TASK OBJECTIVE | Without including pictures, set down every record exactly as it stands.

RECORDS SHOWN |

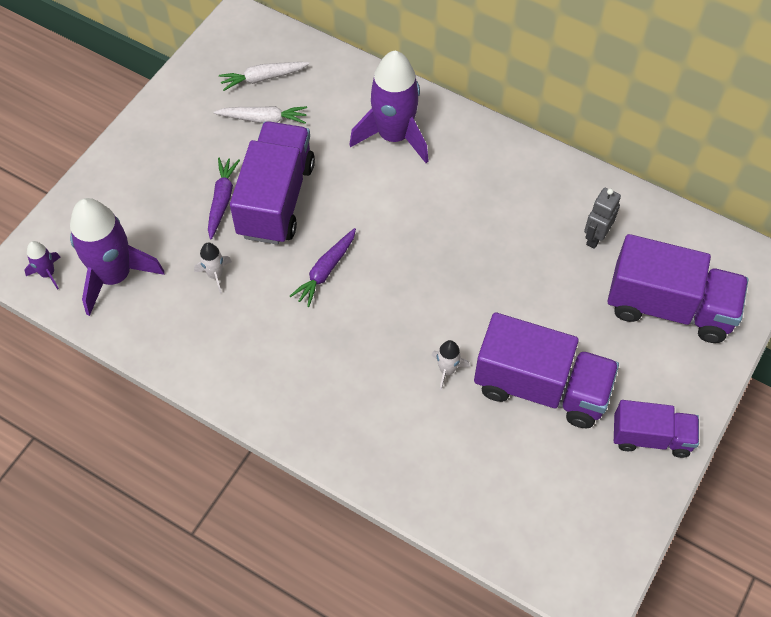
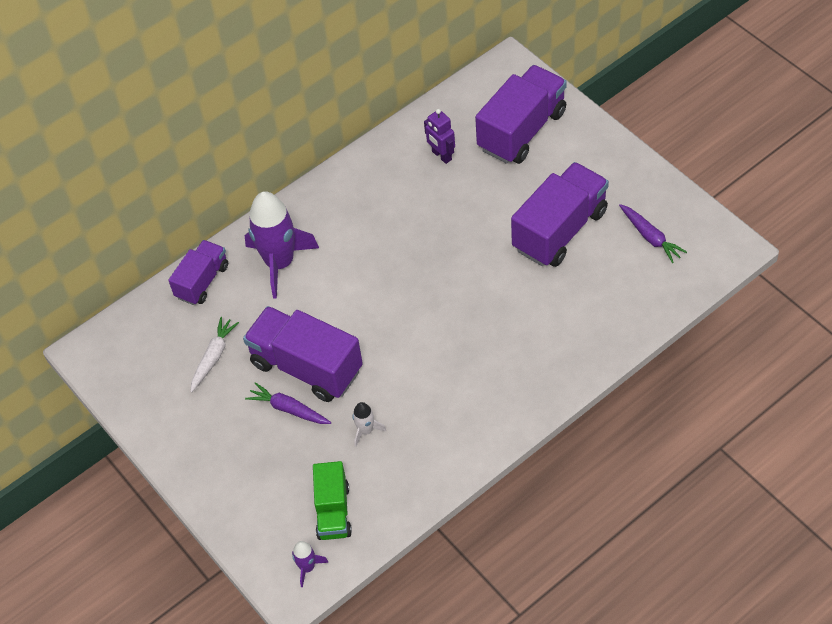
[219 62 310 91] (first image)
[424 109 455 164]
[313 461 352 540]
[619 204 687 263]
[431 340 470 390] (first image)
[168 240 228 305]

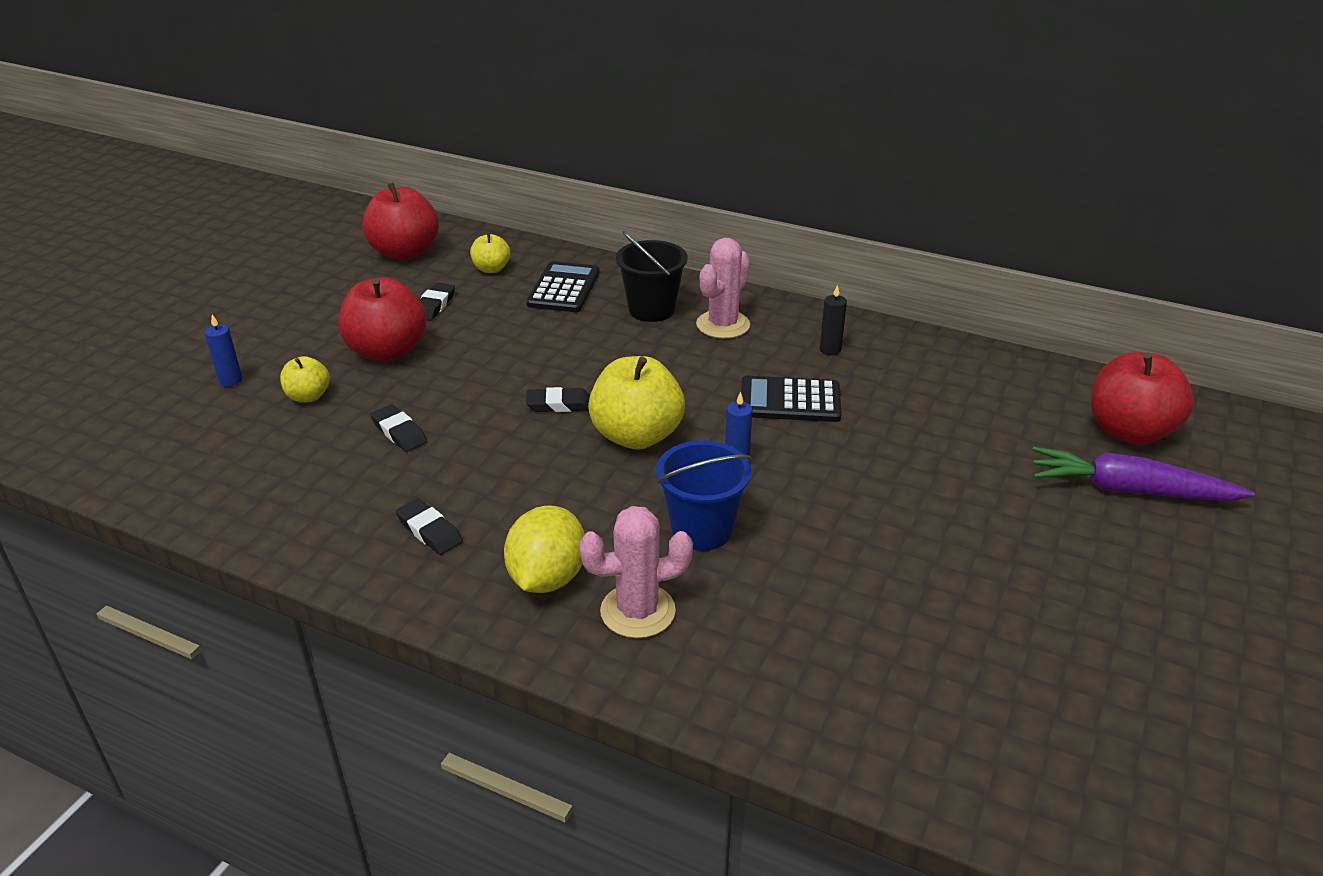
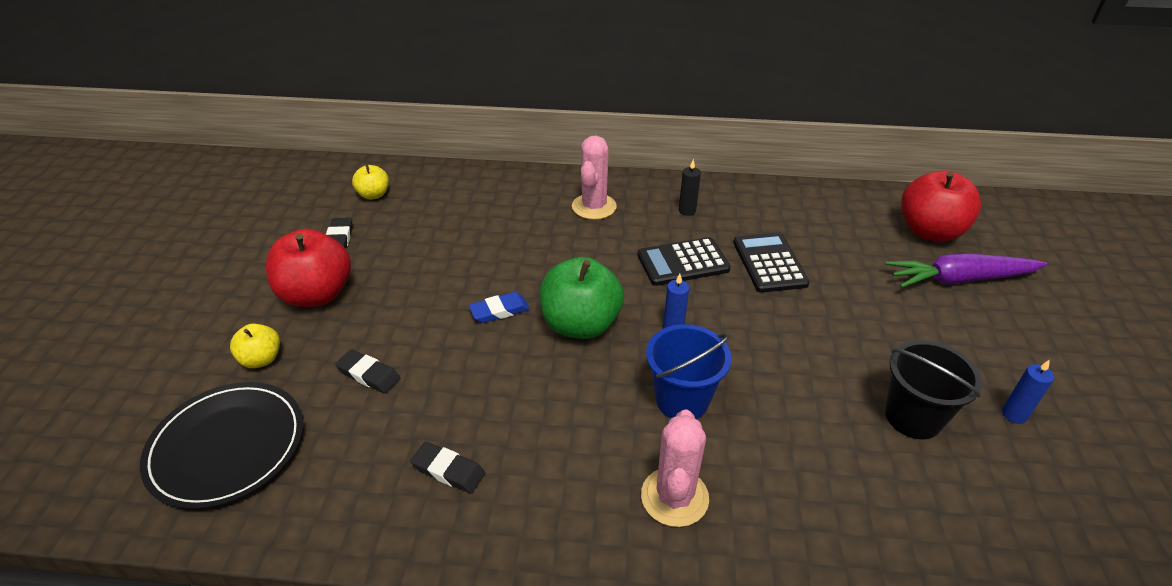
[362 182 439 260] (first image)
[885 340 983 439]
[733 232 810 293]
[1002 359 1054 424]
[540 257 624 339]
[469 292 530 323]
[504 505 585 593] (first image)
[641 410 709 527]
[140 382 303 509]

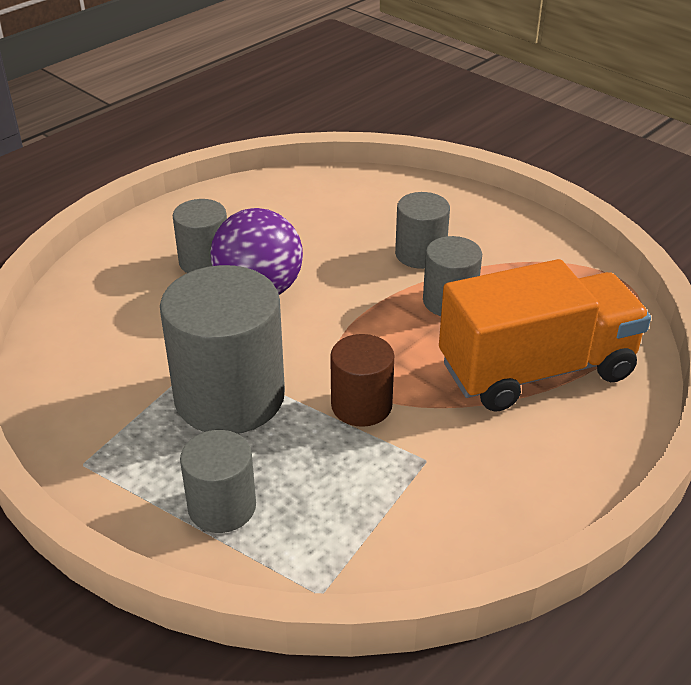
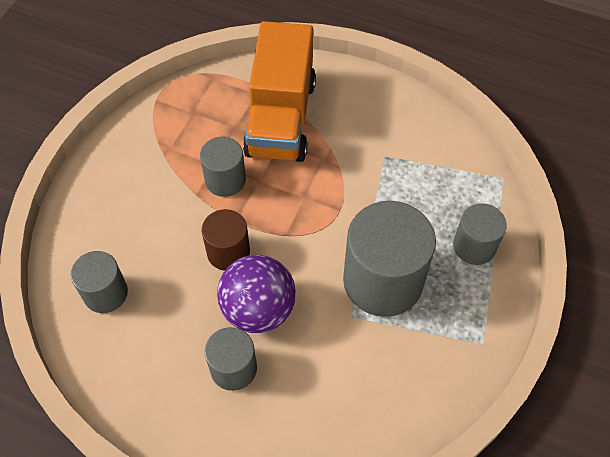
[71 251 128 313]
[243 21 316 162]
[202 209 250 271]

REPLY |
[219 62 310 91] (first image)
[424 109 455 164]
[313 461 352 540]
[619 204 687 263]
[431 340 470 390] (first image)
[168 240 228 305]

[362 182 439 260] (first image)
[885 340 983 439]
[733 232 810 293]
[1002 359 1054 424]
[540 257 624 339]
[469 292 530 323]
[504 505 585 593] (first image)
[641 410 709 527]
[140 382 303 509]

[71 251 128 313]
[243 21 316 162]
[202 209 250 271]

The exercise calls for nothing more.